- [REQUIRED ACTION] Here the job is to print all of the entries below verbatim and leave out any picture.
[SUPPLIED ENTRIES]
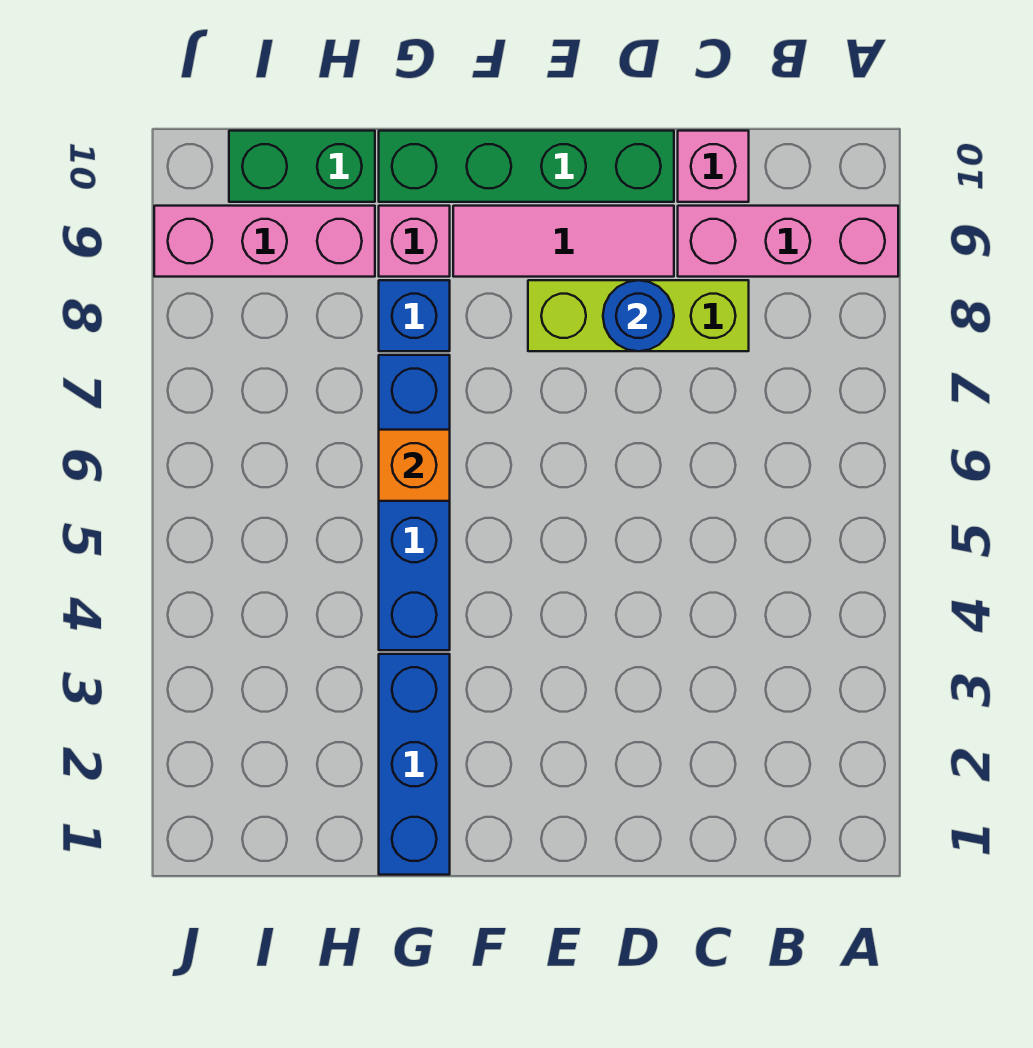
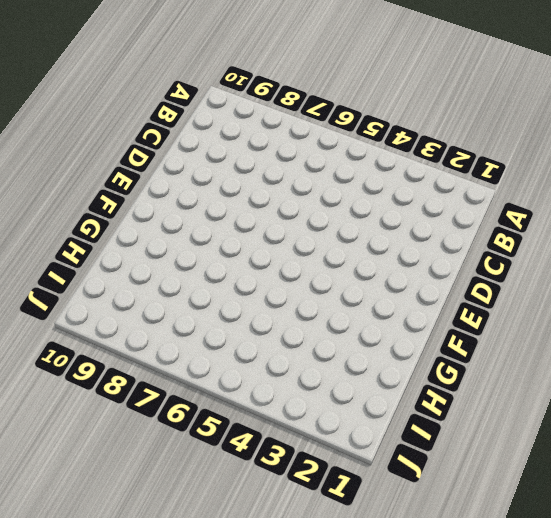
none -> pink brick A9:C9 level 1
none -> lime brick C8:E8 level 1
none -> pink brick C10 level 1

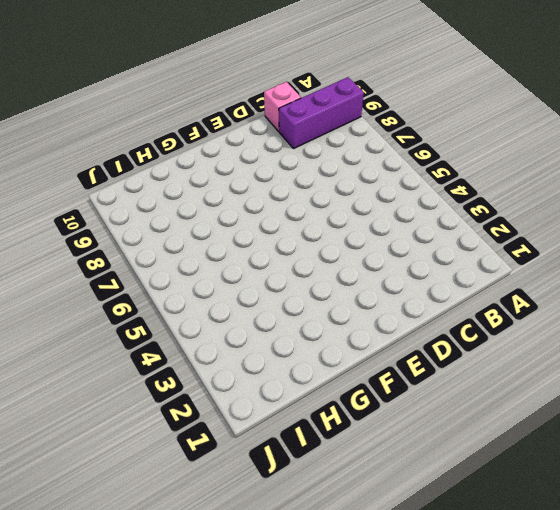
purple brick A9:C9 level 1 -> pink brick A9:C9 level 1
none -> lime brick C8:E8 level 1
none -> pink tile D9:F9 level 1
none -> green brick D10:G10 level 1

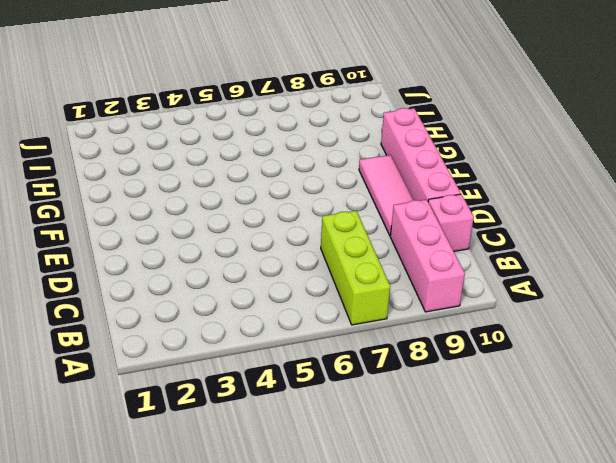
lime brick A7:C7 level 1 -> lime brick C8:E8 level 1
pink brick D10:G10 level 1 -> green brick D10:G10 level 1
none -> blue brick G1:G3 level 1
none -> blue brick G4:G7 level 1
none -> blue brick G8 level 1

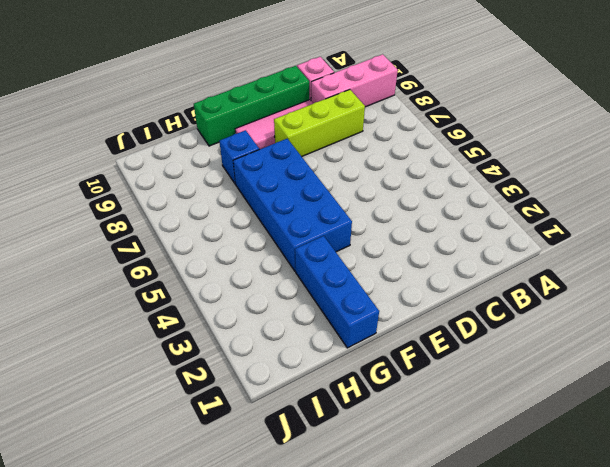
blue brick F4:G7 level 1 -> blue brick G4:G7 level 1
none -> pink brick G9 level 1
none -> pink brick H9:J9 level 1
none -> green brick H10:I10 level 1

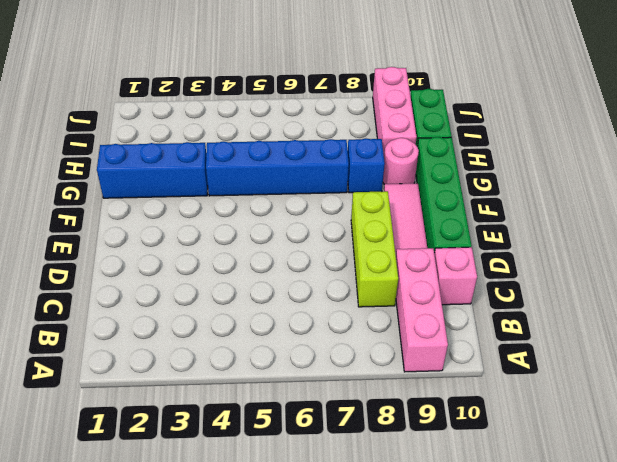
pink round brick G9 level 1 -> pink brick G9 level 1
none -> blue round brick D8 level 2
none -> orange brick G6 level 2

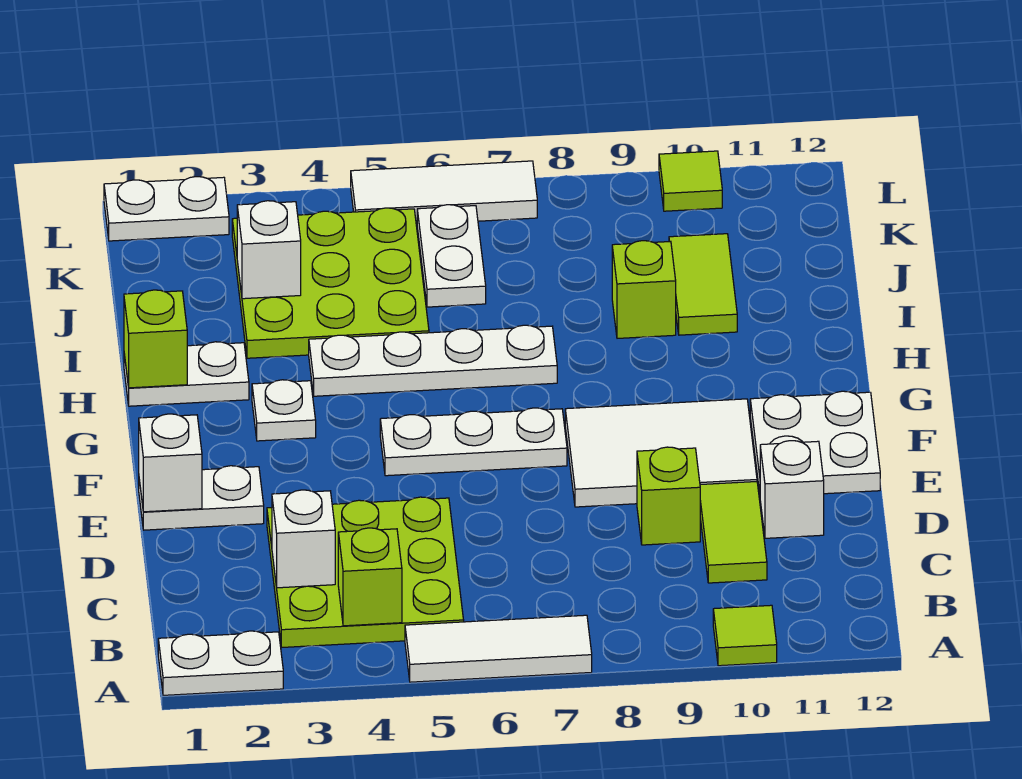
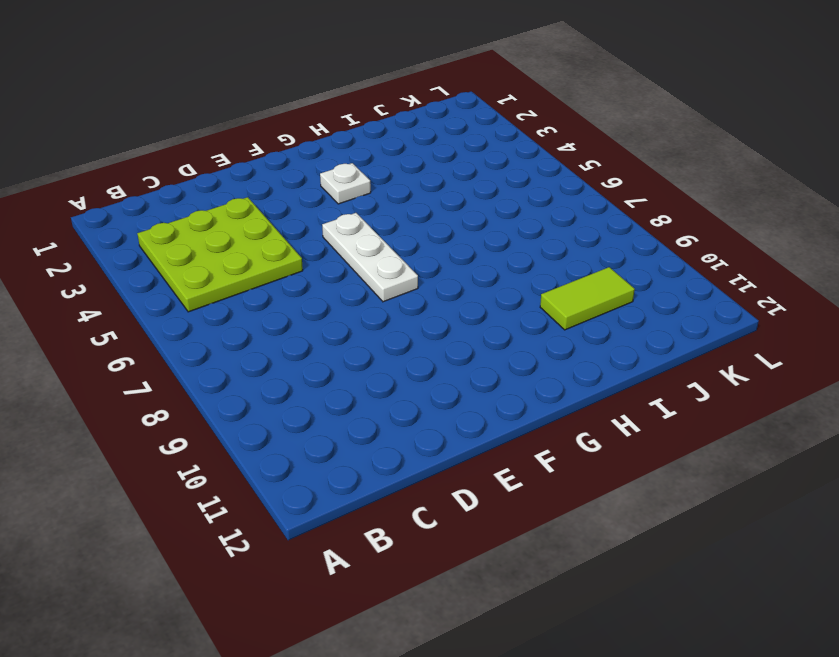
none -> white plate A1:A2 level 1
none -> white tile A5:A7 level 1
none -> lime tile A10 level 1

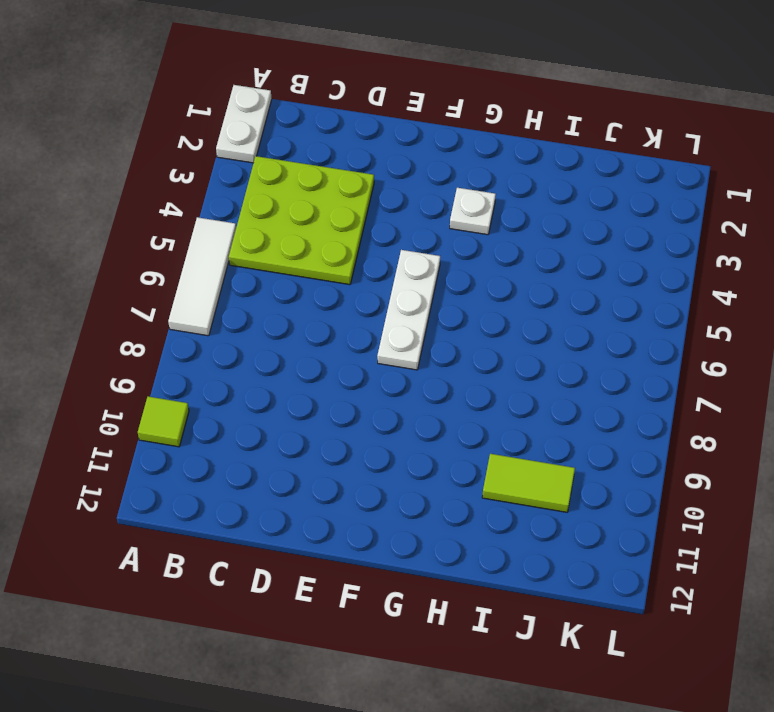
none -> lime tile C10:D10 level 1
none -> lime brick D9 level 1
none -> white brick D11 level 1

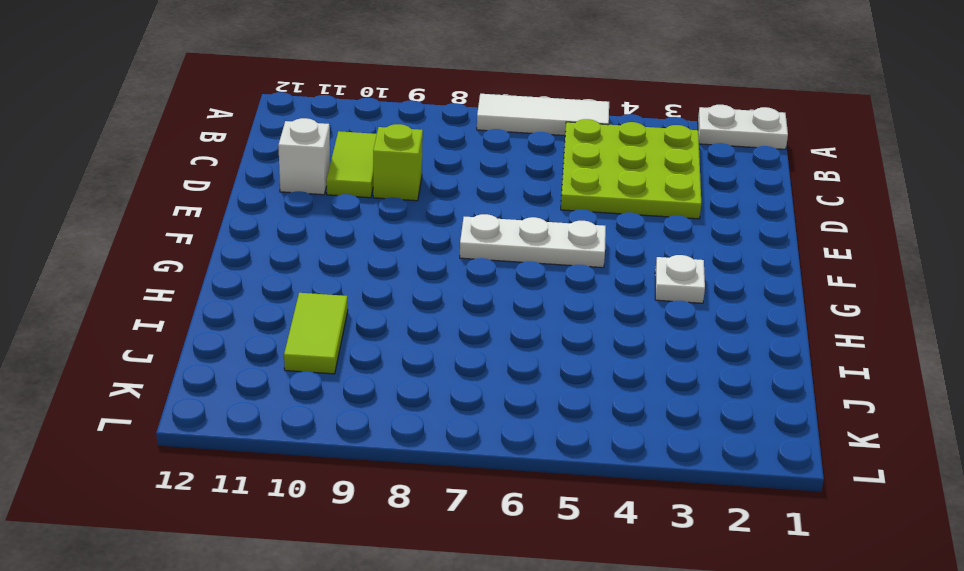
none -> lime tile A10 level 1
none -> white plate E1:E2 level 1
none -> white tile E8:F10 level 1

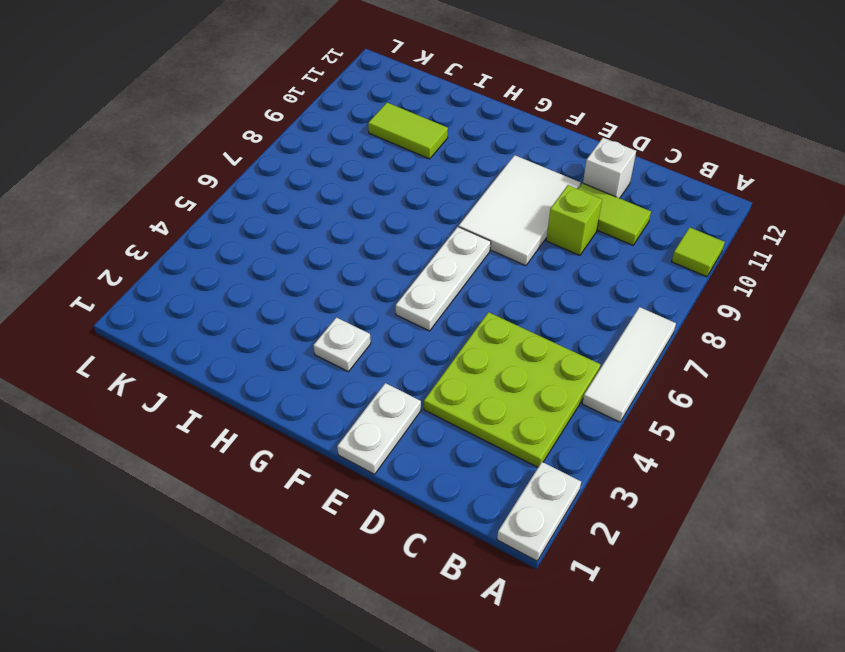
none -> white plate E11:F12 level 1
none -> white plate H1:H2 level 1
none -> white plate H4:H7 level 1

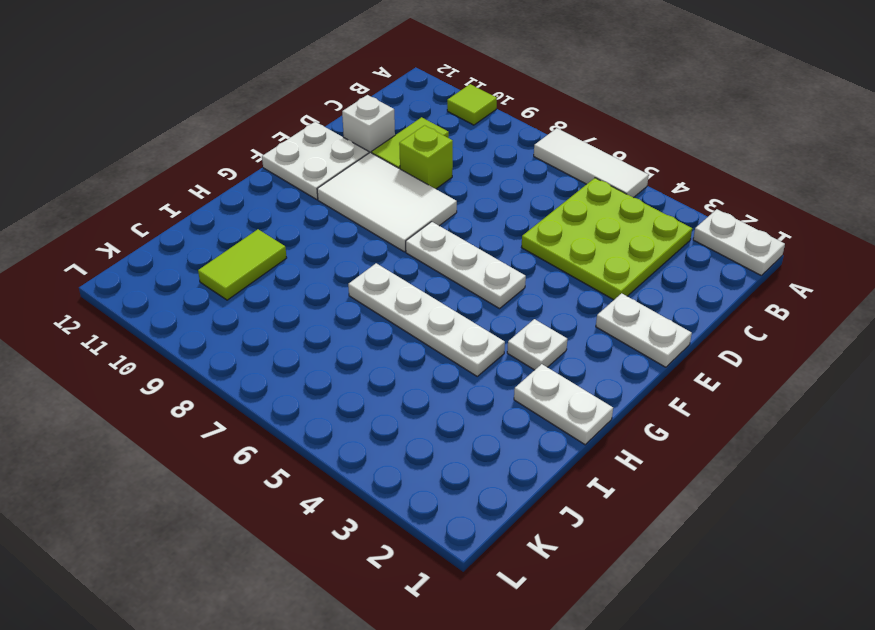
none -> lime plate I3:K5 level 1
none -> lime brick I9 level 1
none -> white plate J6:K6 level 1

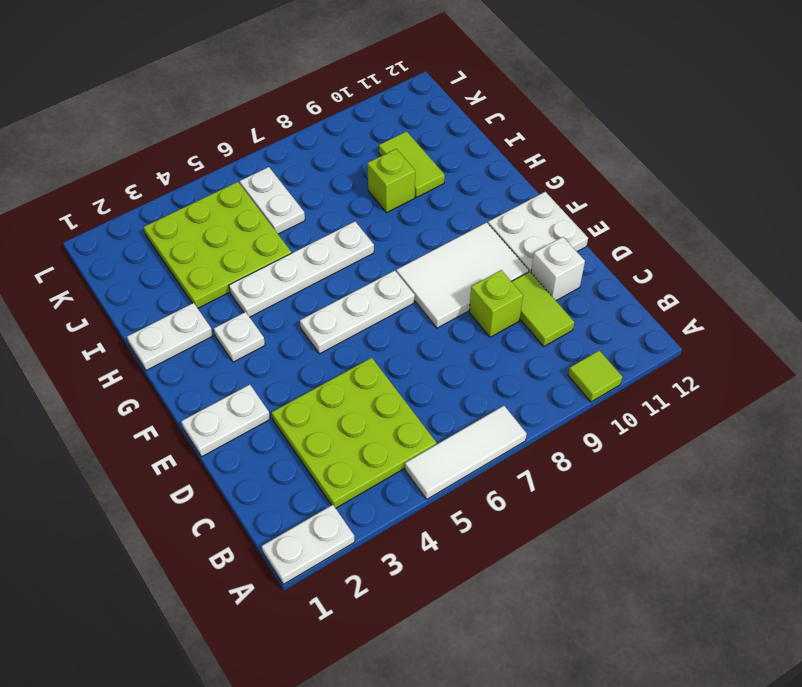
none -> white plate L1:L2 level 1
none -> white tile L5:L7 level 1
none -> lime tile L10 level 1

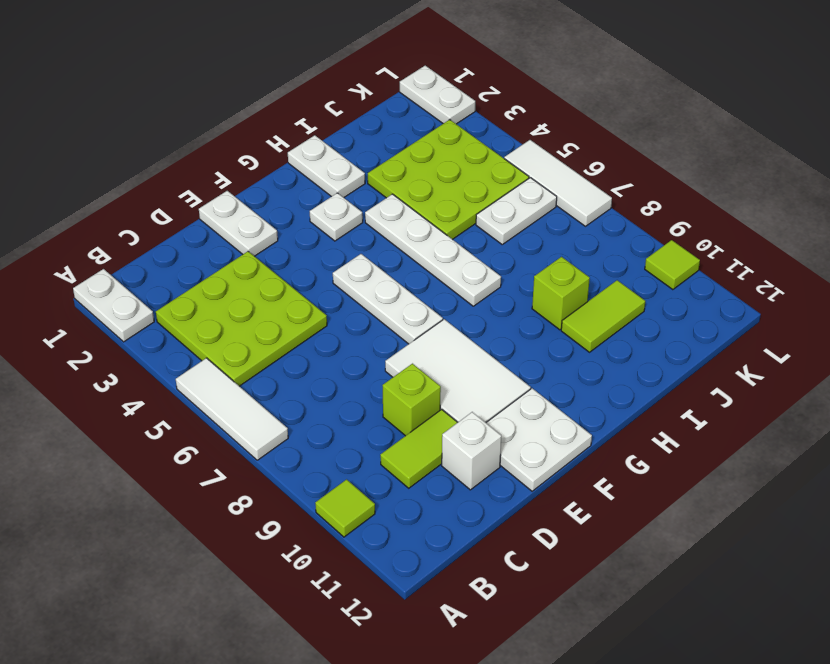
none -> lime brick B4 level 2
none -> white brick C3 level 2
none -> white brick E1 level 2

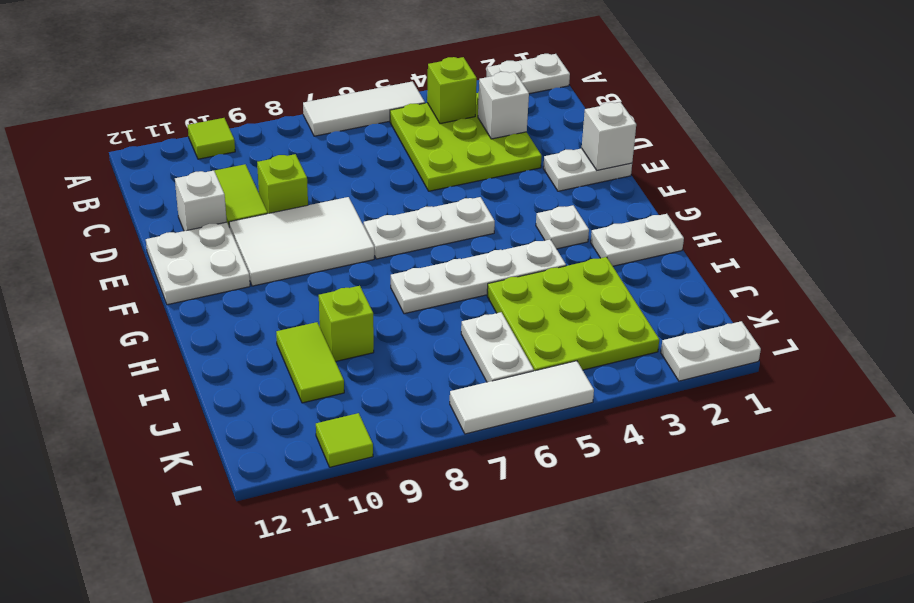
none -> lime brick H1 level 2
none -> white brick J3 level 2

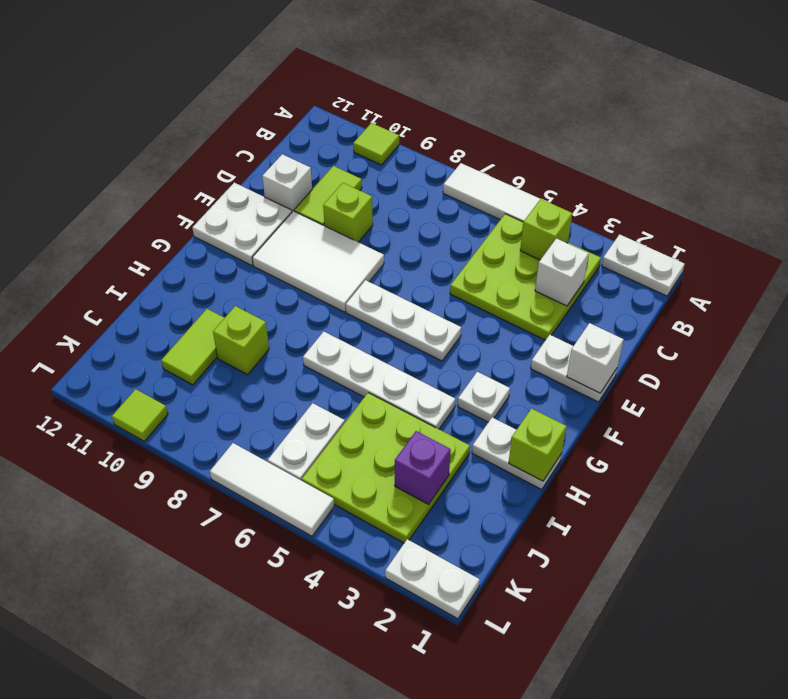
purple brick J3 level 2 -> white brick J3 level 2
[/SUPPLIED ENTRIES]
- [RESPONSE TO THE EXERCISE]
none -> pink brick A9:C9 level 1
none -> lime brick C8:E8 level 1
none -> pink brick C10 level 1

purple brick A9:C9 level 1 -> pink brick A9:C9 level 1
none -> lime brick C8:E8 level 1
none -> pink tile D9:F9 level 1
none -> green brick D10:G10 level 1

lime brick A7:C7 level 1 -> lime brick C8:E8 level 1
pink brick D10:G10 level 1 -> green brick D10:G10 level 1
none -> blue brick G1:G3 level 1
none -> blue brick G4:G7 level 1
none -> blue brick G8 level 1

blue brick F4:G7 level 1 -> blue brick G4:G7 level 1
none -> pink brick G9 level 1
none -> pink brick H9:J9 level 1
none -> green brick H10:I10 level 1

pink round brick G9 level 1 -> pink brick G9 level 1
none -> blue round brick D8 level 2
none -> orange brick G6 level 2

none -> white plate A1:A2 level 1
none -> white tile A5:A7 level 1
none -> lime tile A10 level 1

none -> lime tile C10:D10 level 1
none -> lime brick D9 level 1
none -> white brick D11 level 1

none -> lime tile A10 level 1
none -> white plate E1:E2 level 1
none -> white tile E8:F10 level 1

none -> white plate E11:F12 level 1
none -> white plate H1:H2 level 1
none -> white plate H4:H7 level 1

none -> lime plate I3:K5 level 1
none -> lime brick I9 level 1
none -> white plate J6:K6 level 1

none -> white plate L1:L2 level 1
none -> white tile L5:L7 level 1
none -> lime tile L10 level 1

none -> lime brick B4 level 2
none -> white brick C3 level 2
none -> white brick E1 level 2

none -> lime brick H1 level 2
none -> white brick J3 level 2

purple brick J3 level 2 -> white brick J3 level 2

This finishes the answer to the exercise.